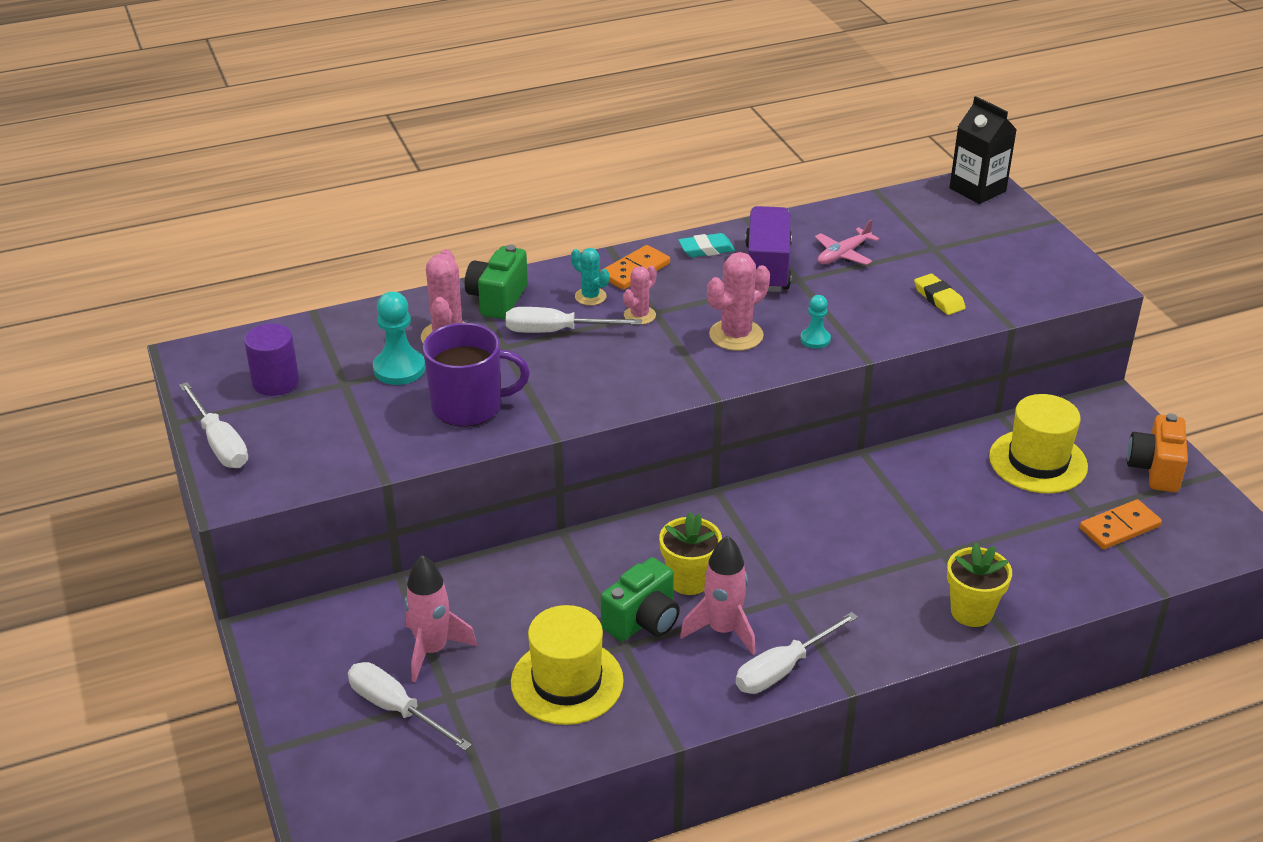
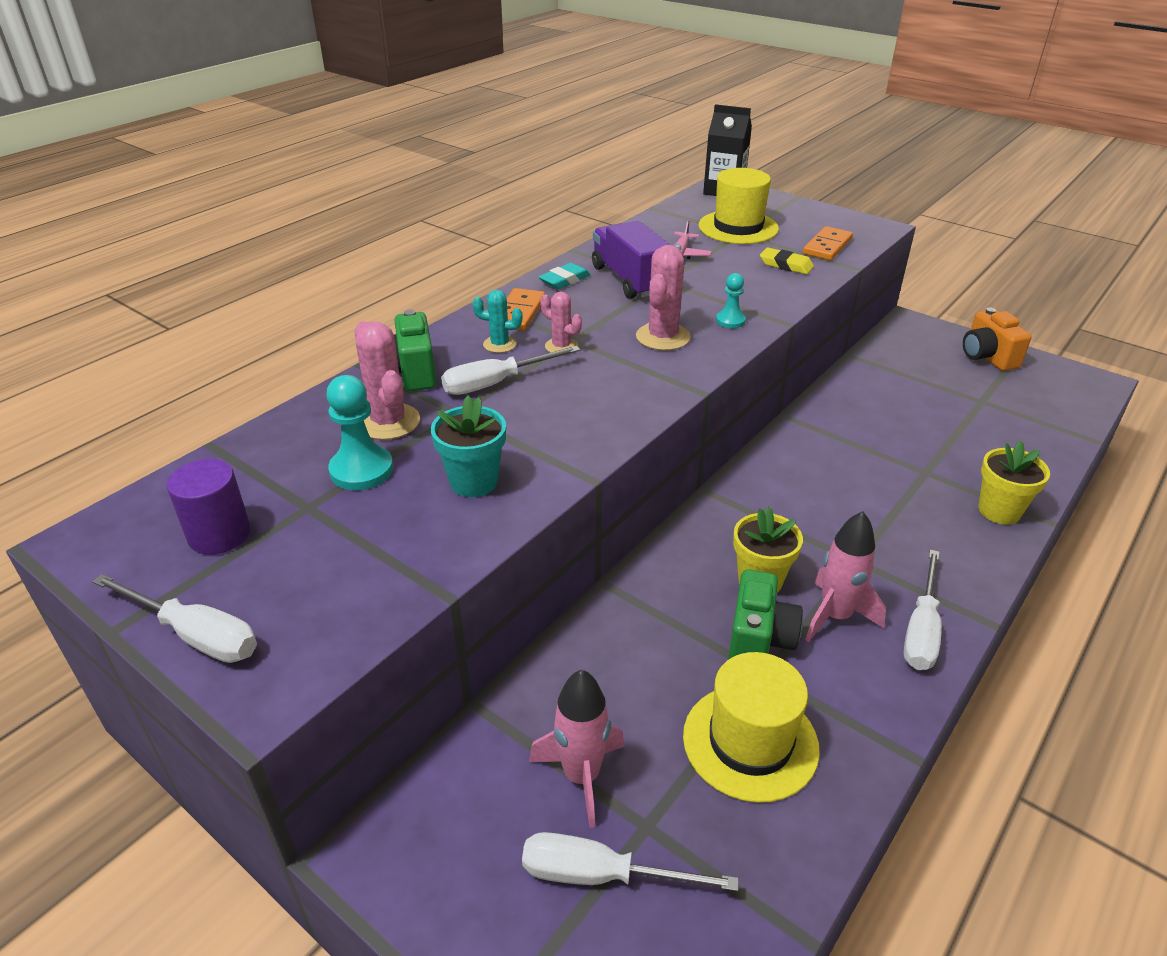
camera: 30 degrees left, 0 degrees up
(469, 406) = (474, 482): purple mug -> turquoise flower pot
(639, 315) = (561, 346): pink cactus -> pink cactus turned 60 degrees counterclockwise
(1038, 461) = (910, 378): yellow hat -> yellow hat (738, 227)
(1119, 527) = (1015, 405): orange domino -> orange domino (827, 246)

= = =

▶ To-do item
Write out the data precisely as given, excluding the pictures.

▶ Exercise result
camera: 30 degrees left, 0 degrees up
(469, 406) = (474, 482): purple mug -> turquoise flower pot
(639, 315) = (561, 346): pink cactus -> pink cactus turned 60 degrees counterclockwise
(1038, 461) = (910, 378): yellow hat -> yellow hat (738, 227)
(1119, 527) = (1015, 405): orange domino -> orange domino (827, 246)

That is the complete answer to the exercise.